● Exercise requirements: The records follow. Copy them exactly, but omit the pictures.
START Record set
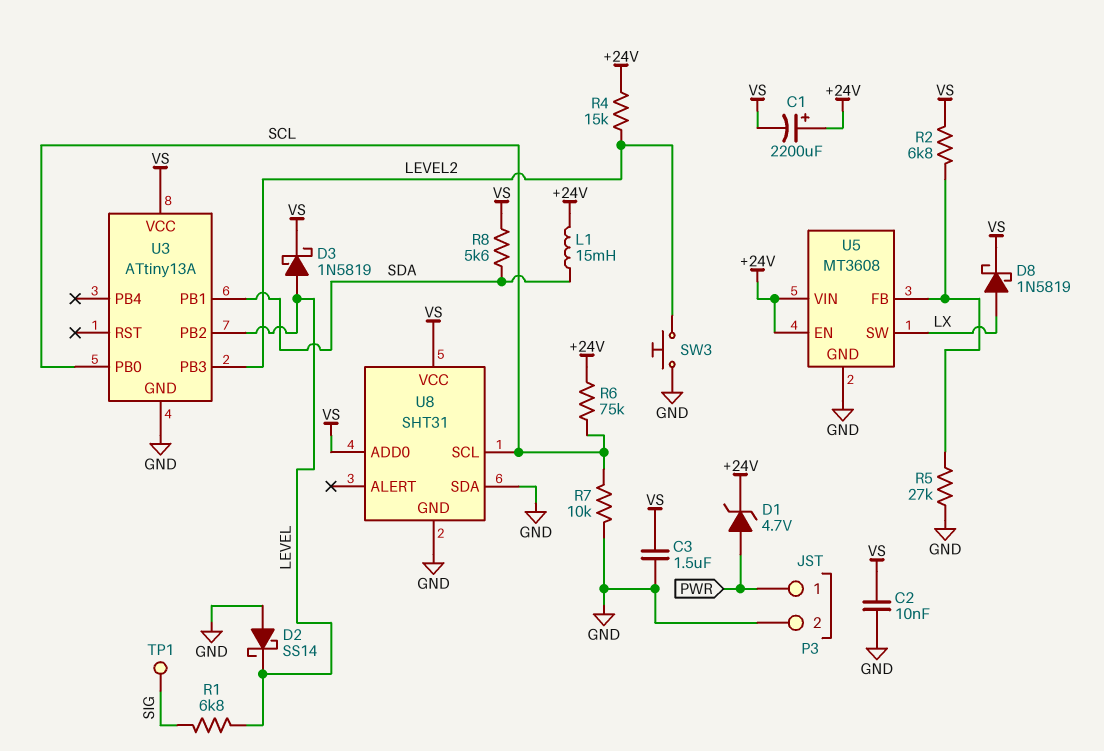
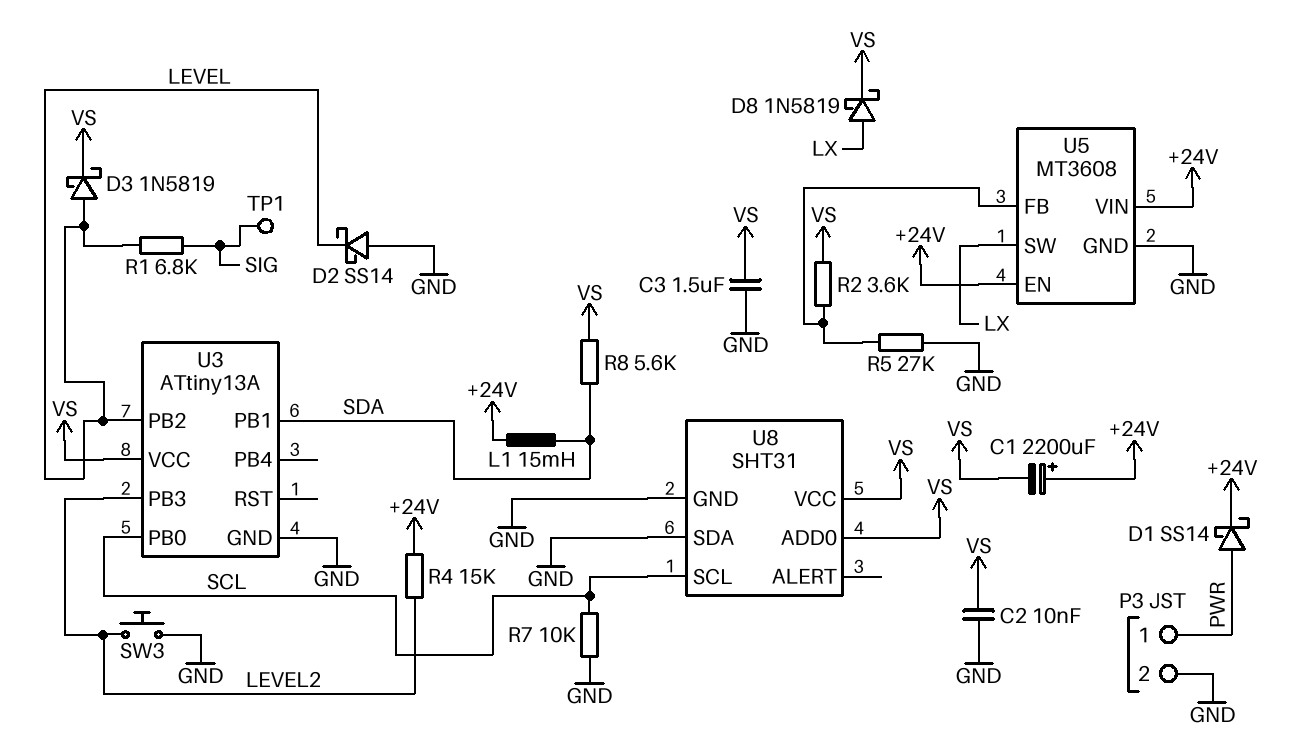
D1: zener 4.7V (A PWR, K +24V) -> schottky SS14 (A PWR, K +24V)
R2: 6.8k (U5/FB, VS) -> 3.6k (U5/FB, VS)
R6: 75k (+24V, SCL) -> none

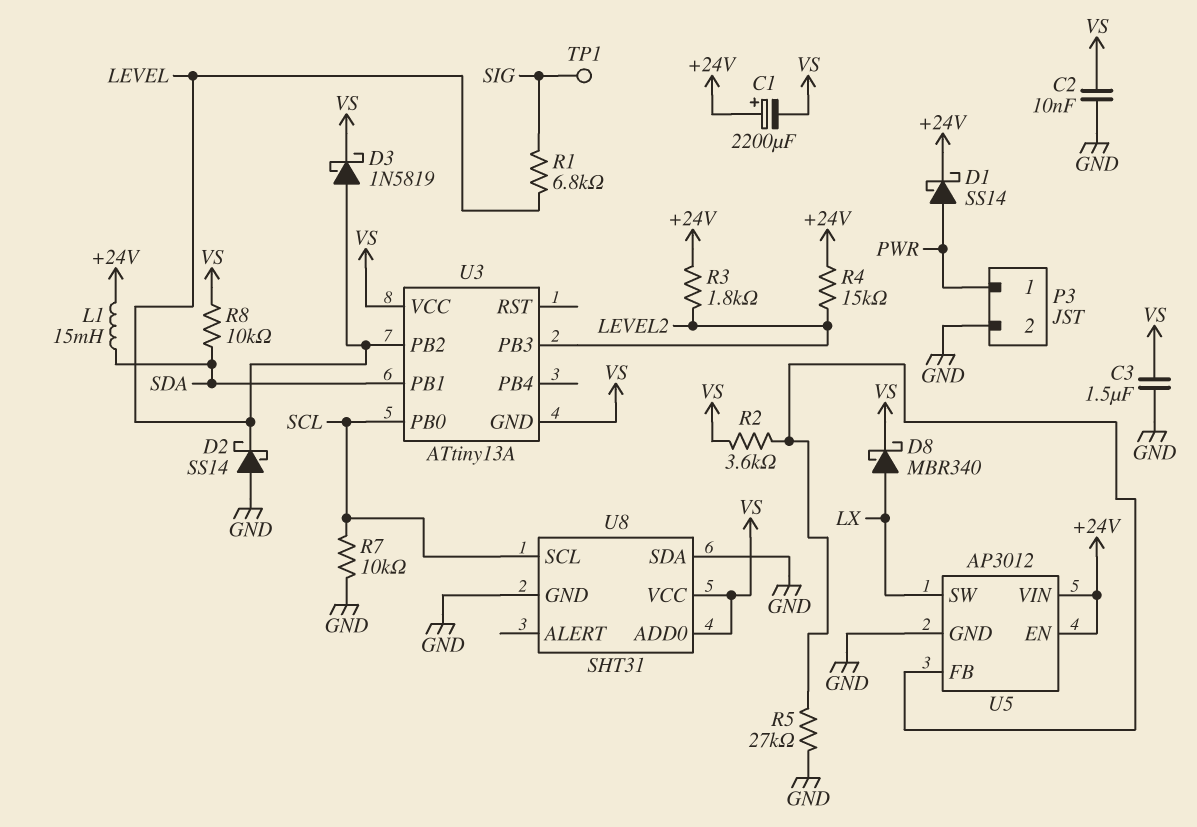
D8: schottky 1N5819 (A LX, K VS) -> schottky MBR340 (A LX, K VS)
R3: none -> 1.8k (+24V, LEVEL2)
R8: 5.6k (SDA, VS) -> 10k (SDA, VS)
SW3: button (GND, LEVEL2) -> none
U3 pin GND: GND -> VS
U5: MT3608 -> AP3012

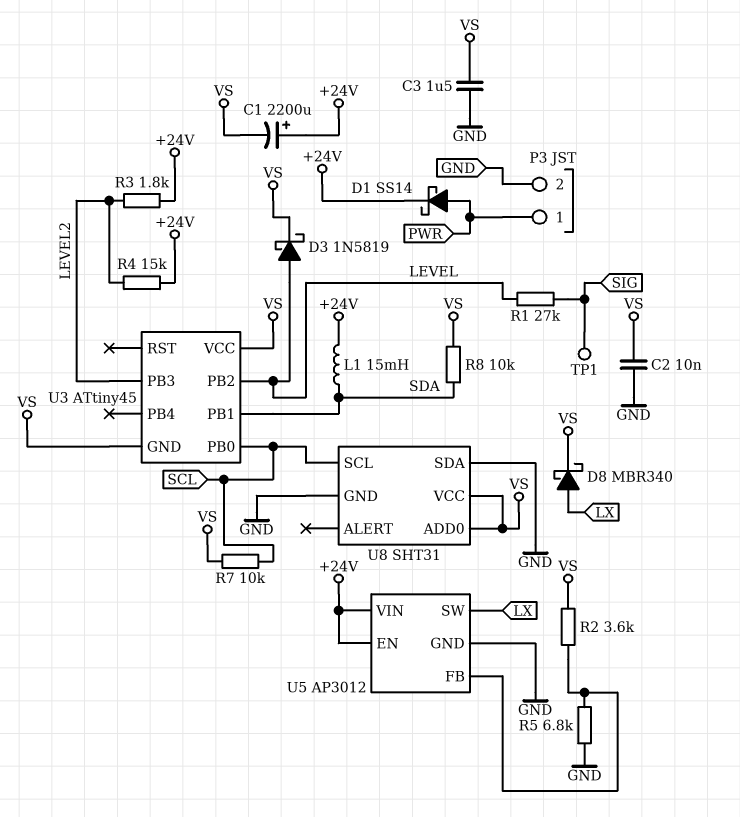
D2: schottky SS14 (A GND, K LEVEL) -> none
R1: 6.8k (LEVEL, SIG) -> 27k (LEVEL, SIG)
R5: 27k (GND, U5/FB) -> 6.8k (GND, U5/FB)
R7: 10k (GND, SCL) -> 10k (SCL, VS)
U3: ATtiny13A -> ATtiny45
END Record set
● Answer to the exercise:
D1: zener 4.7V (A PWR, K +24V) -> schottky SS14 (A PWR, K +24V)
R2: 6.8k (U5/FB, VS) -> 3.6k (U5/FB, VS)
R6: 75k (+24V, SCL) -> none

D8: schottky 1N5819 (A LX, K VS) -> schottky MBR340 (A LX, K VS)
R3: none -> 1.8k (+24V, LEVEL2)
R8: 5.6k (SDA, VS) -> 10k (SDA, VS)
SW3: button (GND, LEVEL2) -> none
U3 pin GND: GND -> VS
U5: MT3608 -> AP3012

D2: schottky SS14 (A GND, K LEVEL) -> none
R1: 6.8k (LEVEL, SIG) -> 27k (LEVEL, SIG)
R5: 27k (GND, U5/FB) -> 6.8k (GND, U5/FB)
R7: 10k (GND, SCL) -> 10k (SCL, VS)
U3: ATtiny13A -> ATtiny45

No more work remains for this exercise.